Exercise description:
Copy every line that holds the string "AGND" from the data below.

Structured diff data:
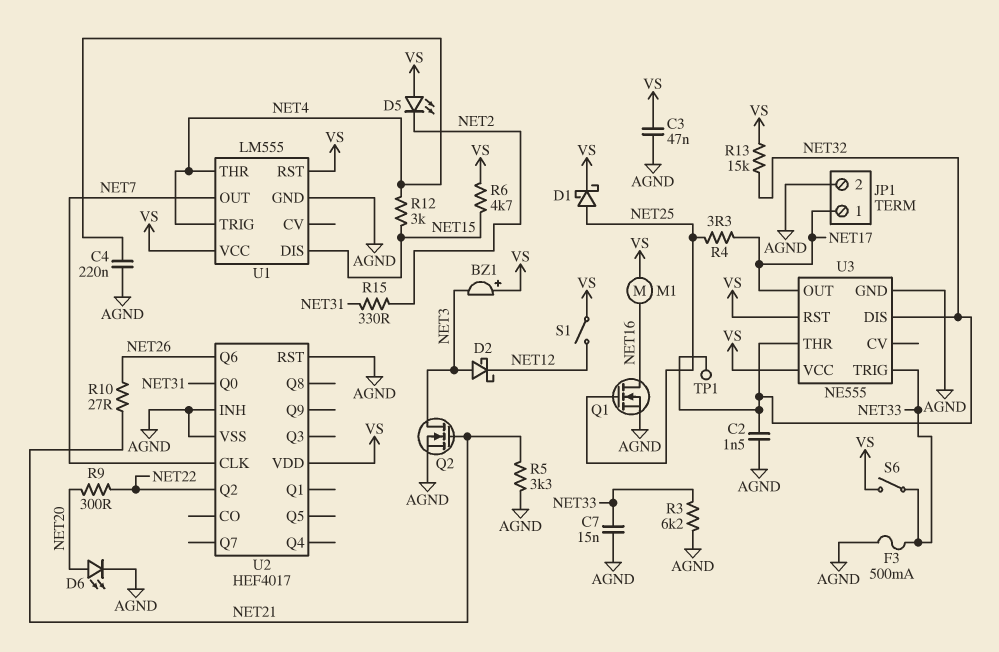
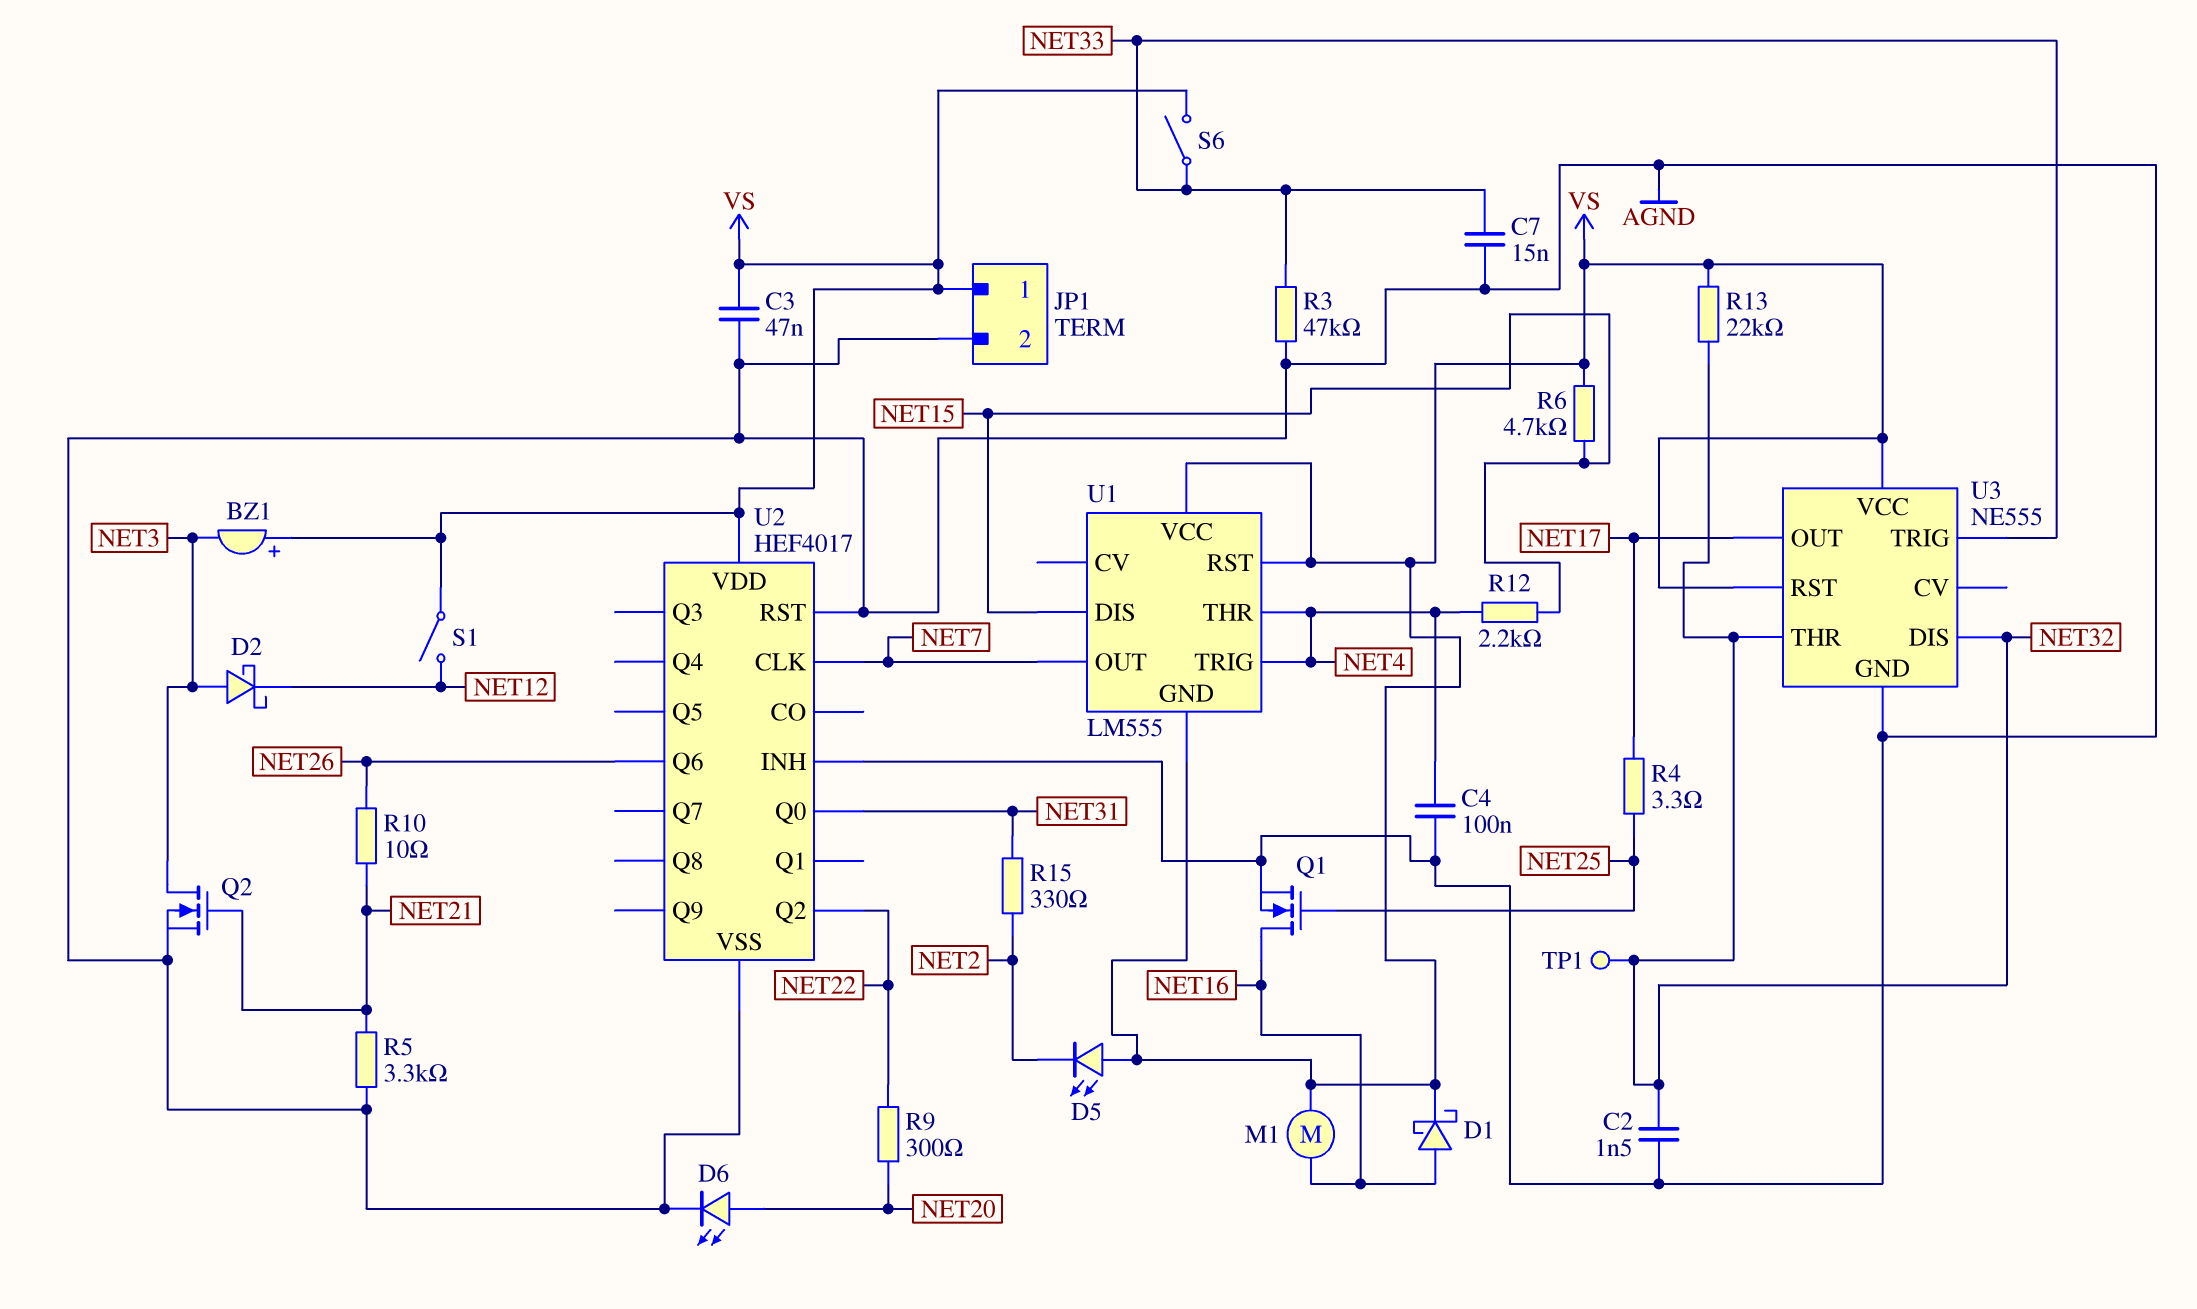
C4: 220nF (AGND, NET4) -> 100nF (AGND, NET4)
D1: schottky (A NET25, K VS) -> schottky (A NET16, K VS)
F3: 500mA (AGND, NET33) -> none
JP1 pin 1: NET17 -> VS
R3: 6.2k (AGND, NET33) -> 47k (AGND, NET33)
R10: 27 (NET21, NET26) -> 10 (NET21, NET26)
R12: 3k (NET4, NET15) -> 2.2k (NET4, NET15)
R13: 15k (NET32, VS) -> 22k (NET32, VS)
U1 pin GND: AGND -> VS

Your solution:
C4: 220nF (AGND, NET4) -> 100nF (AGND, NET4)
F3: 500mA (AGND, NET33) -> none
R3: 6.2k (AGND, NET33) -> 47k (AGND, NET33)
U1 pin GND: AGND -> VS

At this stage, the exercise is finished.